## TASK TO CARRY OUT
Tell how many lines in the data below contain "teddy", using one number as the whole reply.

EXCERPTED RECORDS Block Start

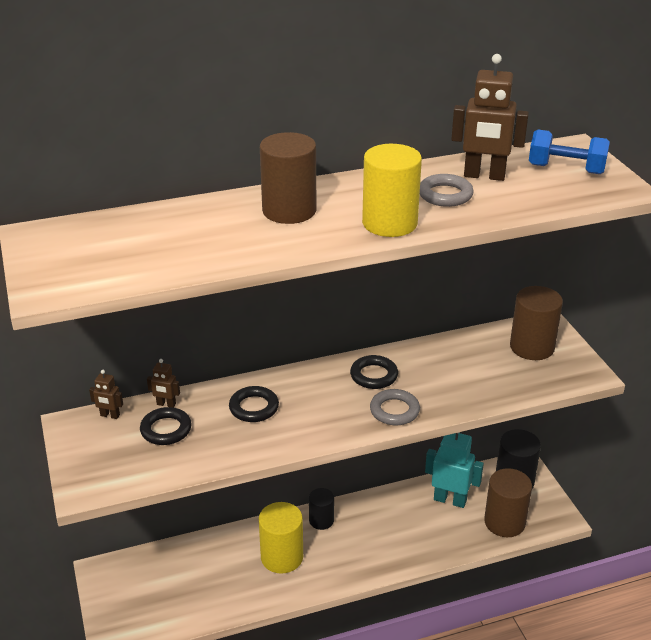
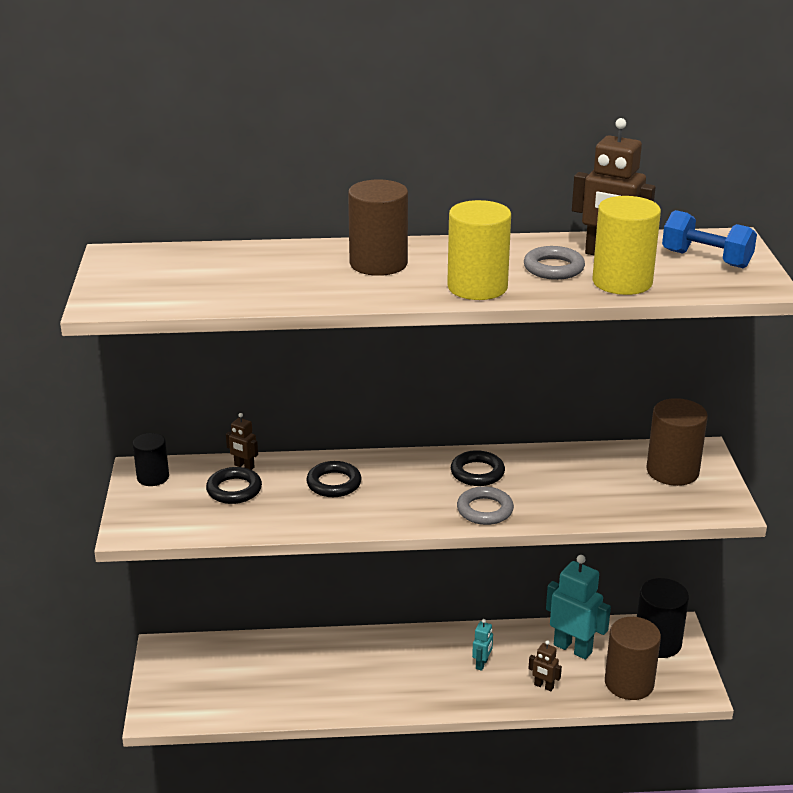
camera: 15 degrees right, 5 degrees down
(110, 415) = (183, 468): brown robot -> brown robot (543, 686)
(282, 557) = (359, 671): yellow cylinder -> yellow cylinder (622, 282)
(321, 520) = (417, 643): black cylinder -> black cylinder (153, 477)
(381, 529) = (482, 664): none -> turquoise robot

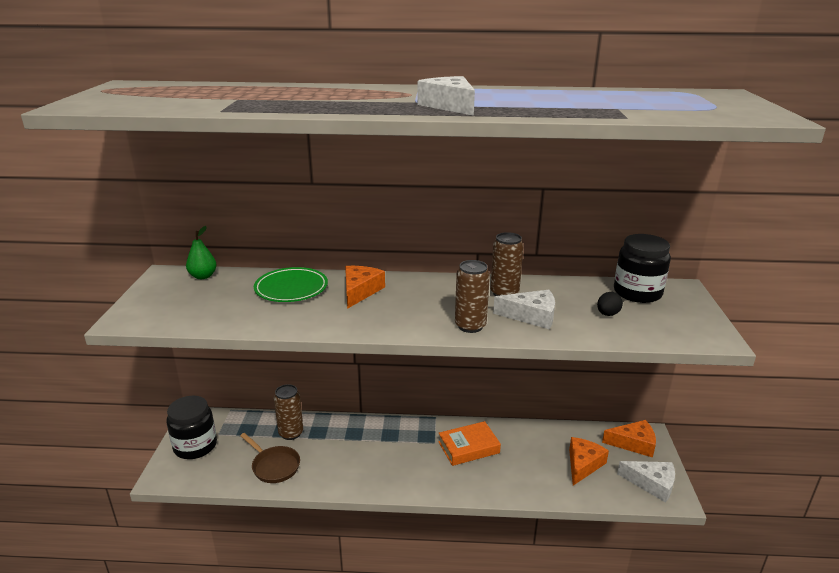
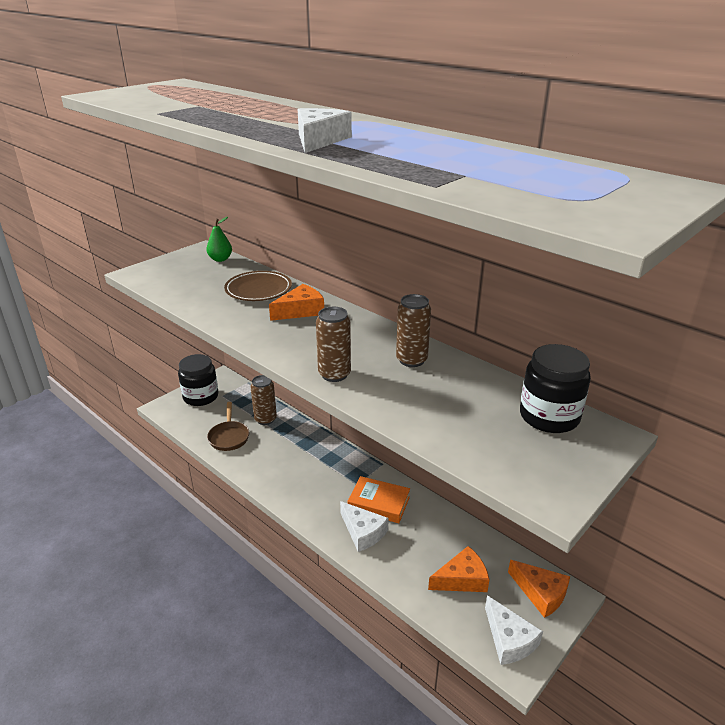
camera: 40 degrees right, 5 degrees up
(291, 289) = (258, 290): green plate -> brown plate
(531, 316) = (400, 390): white cheese -> white cheese (363, 532)
(607, 314) = (476, 421): black egg -> none

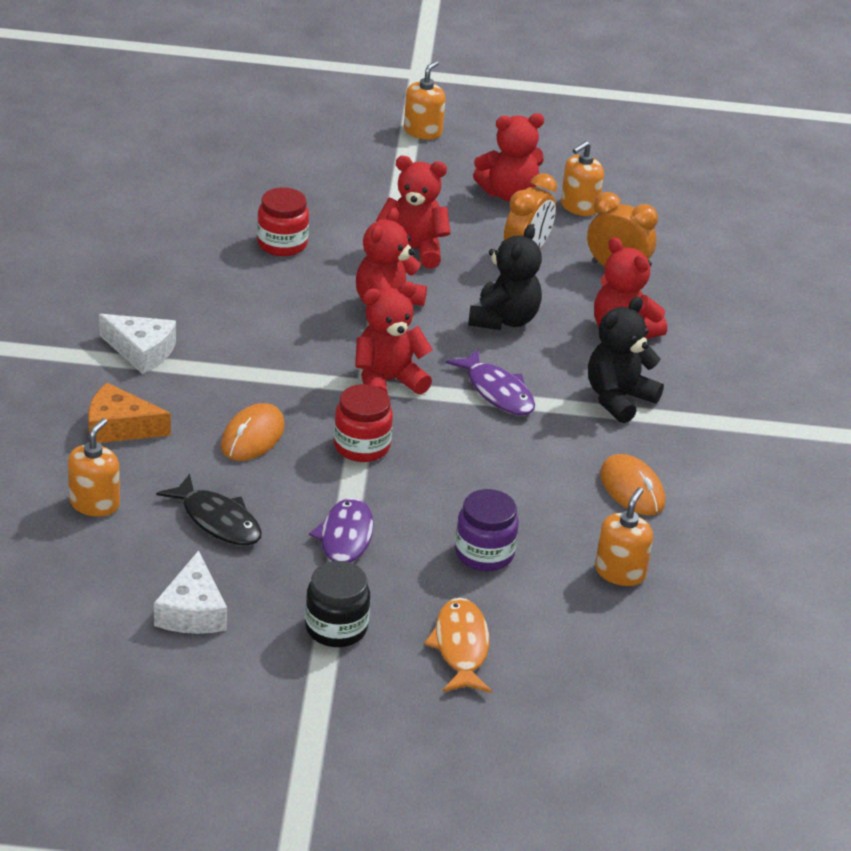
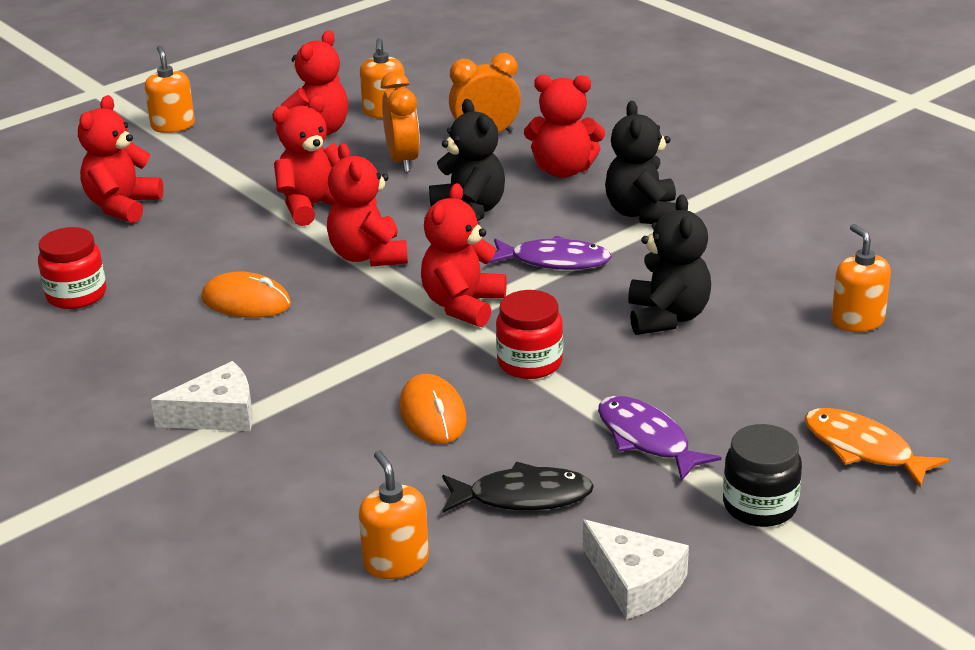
camera: 40 degrees left, 5 degrees down
(119, 427) = (306, 485): orange cheese -> none
(282, 244) = (197, 262): red jar -> red jar (76, 295)
(300, 174) = (122, 206): none -> red teddy bear
(484, 554) = (754, 374): purple jar -> none
(499, 479) = (667, 317): none -> black teddy bear
(632, 489) = (761, 263): orange mouse -> orange mouse (246, 302)

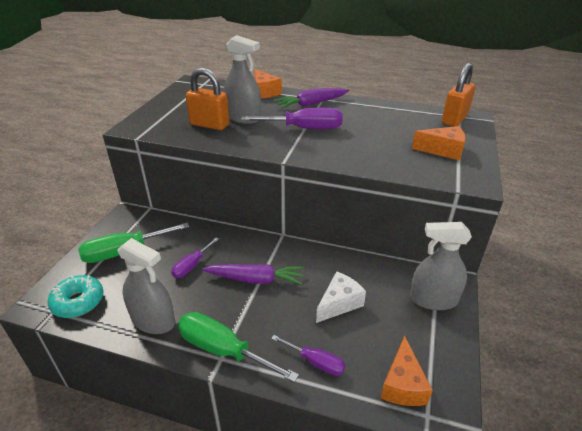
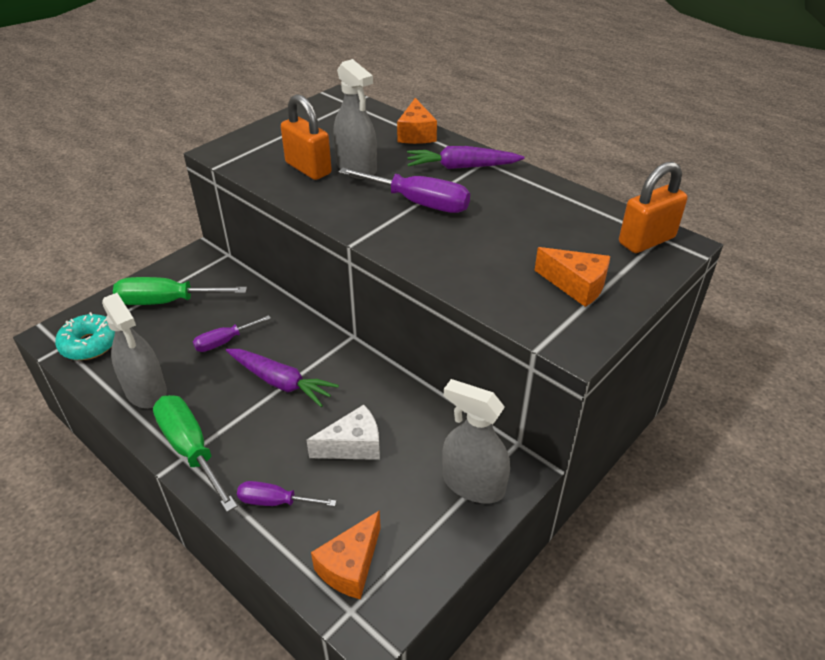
camera: 25 degrees right, 5 degrees up
(315, 362) = (275, 501): purple screwdriver -> purple screwdriver turned 135 degrees clockwise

EXCERPTED RECORDS Block End

## SOLUTION FOR THIS PROBLEM
2